= WHAT TO WORK ON =
Report each line of the rows below that contains the string "shortInstrumentName".
________________________________________
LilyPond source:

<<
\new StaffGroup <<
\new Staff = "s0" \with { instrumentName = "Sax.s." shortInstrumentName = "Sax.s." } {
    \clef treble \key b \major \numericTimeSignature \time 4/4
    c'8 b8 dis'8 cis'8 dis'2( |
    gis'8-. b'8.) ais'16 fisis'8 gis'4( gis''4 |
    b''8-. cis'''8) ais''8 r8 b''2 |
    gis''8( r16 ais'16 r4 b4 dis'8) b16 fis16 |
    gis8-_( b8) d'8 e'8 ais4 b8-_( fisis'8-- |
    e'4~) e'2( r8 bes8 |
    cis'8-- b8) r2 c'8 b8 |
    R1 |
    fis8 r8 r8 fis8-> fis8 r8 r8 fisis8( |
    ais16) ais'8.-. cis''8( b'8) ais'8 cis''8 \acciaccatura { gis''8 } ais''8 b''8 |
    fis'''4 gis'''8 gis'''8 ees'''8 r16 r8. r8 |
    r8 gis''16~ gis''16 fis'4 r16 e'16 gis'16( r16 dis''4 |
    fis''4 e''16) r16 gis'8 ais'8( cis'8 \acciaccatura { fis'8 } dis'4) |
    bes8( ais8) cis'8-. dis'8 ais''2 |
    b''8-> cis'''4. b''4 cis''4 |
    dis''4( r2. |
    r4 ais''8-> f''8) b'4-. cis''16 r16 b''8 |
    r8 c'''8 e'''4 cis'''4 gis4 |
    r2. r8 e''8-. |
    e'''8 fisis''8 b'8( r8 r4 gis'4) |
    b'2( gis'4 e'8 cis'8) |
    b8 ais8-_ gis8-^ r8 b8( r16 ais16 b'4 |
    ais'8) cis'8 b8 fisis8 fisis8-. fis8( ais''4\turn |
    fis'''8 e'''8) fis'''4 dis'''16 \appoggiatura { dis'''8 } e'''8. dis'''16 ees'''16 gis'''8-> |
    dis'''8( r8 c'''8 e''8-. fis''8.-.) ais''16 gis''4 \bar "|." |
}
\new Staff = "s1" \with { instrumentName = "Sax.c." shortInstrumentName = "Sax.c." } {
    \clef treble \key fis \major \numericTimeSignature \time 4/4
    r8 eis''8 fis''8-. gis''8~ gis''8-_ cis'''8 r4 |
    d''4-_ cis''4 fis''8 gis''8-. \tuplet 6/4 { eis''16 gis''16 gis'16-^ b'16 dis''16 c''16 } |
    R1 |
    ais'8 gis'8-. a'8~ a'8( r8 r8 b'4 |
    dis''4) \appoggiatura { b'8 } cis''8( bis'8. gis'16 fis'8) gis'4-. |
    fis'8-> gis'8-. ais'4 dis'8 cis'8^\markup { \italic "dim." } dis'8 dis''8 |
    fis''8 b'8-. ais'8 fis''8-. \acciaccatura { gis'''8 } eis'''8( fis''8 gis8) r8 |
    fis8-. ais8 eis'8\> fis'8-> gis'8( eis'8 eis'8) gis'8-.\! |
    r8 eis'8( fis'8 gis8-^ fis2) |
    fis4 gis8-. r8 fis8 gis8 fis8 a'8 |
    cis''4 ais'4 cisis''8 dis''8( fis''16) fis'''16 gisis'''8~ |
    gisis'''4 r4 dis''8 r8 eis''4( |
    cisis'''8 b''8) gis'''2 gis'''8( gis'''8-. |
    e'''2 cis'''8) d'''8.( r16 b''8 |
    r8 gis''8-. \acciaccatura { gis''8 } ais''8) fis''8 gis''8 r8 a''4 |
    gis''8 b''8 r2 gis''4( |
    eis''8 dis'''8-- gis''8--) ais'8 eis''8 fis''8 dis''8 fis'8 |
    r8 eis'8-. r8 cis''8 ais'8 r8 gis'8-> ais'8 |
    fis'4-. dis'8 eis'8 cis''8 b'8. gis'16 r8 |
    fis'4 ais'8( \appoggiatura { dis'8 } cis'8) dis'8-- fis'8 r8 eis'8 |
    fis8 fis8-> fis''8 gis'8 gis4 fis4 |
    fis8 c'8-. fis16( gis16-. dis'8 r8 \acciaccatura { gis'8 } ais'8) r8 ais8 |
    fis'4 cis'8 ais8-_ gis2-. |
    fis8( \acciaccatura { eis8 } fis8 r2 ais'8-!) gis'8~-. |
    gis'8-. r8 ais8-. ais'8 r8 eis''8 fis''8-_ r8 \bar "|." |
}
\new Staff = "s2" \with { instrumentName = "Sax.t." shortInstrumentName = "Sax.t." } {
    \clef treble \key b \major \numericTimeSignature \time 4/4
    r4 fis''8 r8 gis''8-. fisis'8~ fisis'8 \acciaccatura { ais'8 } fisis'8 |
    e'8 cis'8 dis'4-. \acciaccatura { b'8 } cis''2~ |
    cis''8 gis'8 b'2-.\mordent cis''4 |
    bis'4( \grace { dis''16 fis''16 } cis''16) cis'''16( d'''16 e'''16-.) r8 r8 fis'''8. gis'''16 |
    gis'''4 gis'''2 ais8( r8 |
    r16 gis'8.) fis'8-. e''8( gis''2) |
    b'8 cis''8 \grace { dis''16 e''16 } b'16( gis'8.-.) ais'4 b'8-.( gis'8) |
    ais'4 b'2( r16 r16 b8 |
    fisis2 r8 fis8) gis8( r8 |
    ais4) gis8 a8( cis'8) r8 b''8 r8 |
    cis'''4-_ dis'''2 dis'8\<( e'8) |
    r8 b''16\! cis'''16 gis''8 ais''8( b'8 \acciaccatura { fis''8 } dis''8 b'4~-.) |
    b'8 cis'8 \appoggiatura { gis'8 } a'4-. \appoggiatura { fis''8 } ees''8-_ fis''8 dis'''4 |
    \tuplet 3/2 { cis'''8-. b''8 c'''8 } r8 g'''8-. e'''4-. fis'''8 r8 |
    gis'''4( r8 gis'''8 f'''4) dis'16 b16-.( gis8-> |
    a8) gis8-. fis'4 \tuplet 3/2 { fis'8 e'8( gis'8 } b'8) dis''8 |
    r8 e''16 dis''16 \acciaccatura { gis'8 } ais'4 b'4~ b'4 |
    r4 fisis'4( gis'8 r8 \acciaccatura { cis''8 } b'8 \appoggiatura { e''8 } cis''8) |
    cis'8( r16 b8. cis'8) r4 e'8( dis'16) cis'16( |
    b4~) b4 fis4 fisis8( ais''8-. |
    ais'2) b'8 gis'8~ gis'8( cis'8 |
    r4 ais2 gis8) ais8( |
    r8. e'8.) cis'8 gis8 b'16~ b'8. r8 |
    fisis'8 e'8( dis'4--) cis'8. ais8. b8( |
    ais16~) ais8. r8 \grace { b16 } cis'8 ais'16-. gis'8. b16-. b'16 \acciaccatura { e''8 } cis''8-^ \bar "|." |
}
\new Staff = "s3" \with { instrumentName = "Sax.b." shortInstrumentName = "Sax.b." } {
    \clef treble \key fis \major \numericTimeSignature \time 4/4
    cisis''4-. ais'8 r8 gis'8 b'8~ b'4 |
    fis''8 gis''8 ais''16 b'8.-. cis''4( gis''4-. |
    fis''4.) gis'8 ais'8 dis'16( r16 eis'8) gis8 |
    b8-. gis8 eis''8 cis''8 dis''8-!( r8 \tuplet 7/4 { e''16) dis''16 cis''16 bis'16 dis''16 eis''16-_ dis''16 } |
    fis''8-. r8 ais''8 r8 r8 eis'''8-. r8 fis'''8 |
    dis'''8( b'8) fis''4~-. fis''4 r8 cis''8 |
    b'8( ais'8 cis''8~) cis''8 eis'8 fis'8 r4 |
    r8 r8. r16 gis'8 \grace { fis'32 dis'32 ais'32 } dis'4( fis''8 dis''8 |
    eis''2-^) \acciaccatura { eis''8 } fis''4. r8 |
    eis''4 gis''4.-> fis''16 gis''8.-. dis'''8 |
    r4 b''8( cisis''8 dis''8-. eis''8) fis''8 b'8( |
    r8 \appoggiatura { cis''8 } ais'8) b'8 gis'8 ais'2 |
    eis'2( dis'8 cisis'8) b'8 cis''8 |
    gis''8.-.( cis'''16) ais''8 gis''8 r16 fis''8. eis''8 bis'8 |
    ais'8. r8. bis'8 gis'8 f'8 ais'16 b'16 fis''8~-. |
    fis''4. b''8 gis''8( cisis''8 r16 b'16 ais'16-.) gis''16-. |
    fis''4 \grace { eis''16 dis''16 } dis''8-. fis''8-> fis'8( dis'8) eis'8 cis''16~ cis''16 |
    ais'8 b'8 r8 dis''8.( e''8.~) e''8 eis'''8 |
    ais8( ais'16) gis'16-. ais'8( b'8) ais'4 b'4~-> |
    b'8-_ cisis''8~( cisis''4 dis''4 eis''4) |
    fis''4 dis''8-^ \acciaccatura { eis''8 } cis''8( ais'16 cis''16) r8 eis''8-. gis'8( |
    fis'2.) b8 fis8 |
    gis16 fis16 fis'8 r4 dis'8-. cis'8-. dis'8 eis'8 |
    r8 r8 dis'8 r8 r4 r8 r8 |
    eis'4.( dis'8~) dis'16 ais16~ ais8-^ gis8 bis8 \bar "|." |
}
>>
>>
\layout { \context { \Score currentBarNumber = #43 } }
________________________________________
= RESULT BELOW =
\new Staff = "s0" \with { instrumentName = "Sax.s." shortInstrumentName = "Sax.s." } {
\new Staff = "s1" \with { instrumentName = "Sax.c." shortInstrumentName = "Sax.c." } {
\new Staff = "s2" \with { instrumentName = "Sax.t." shortInstrumentName = "Sax.t." } {
\new Staff = "s3" \with { instrumentName = "Sax.b." shortInstrumentName = "Sax.b." } {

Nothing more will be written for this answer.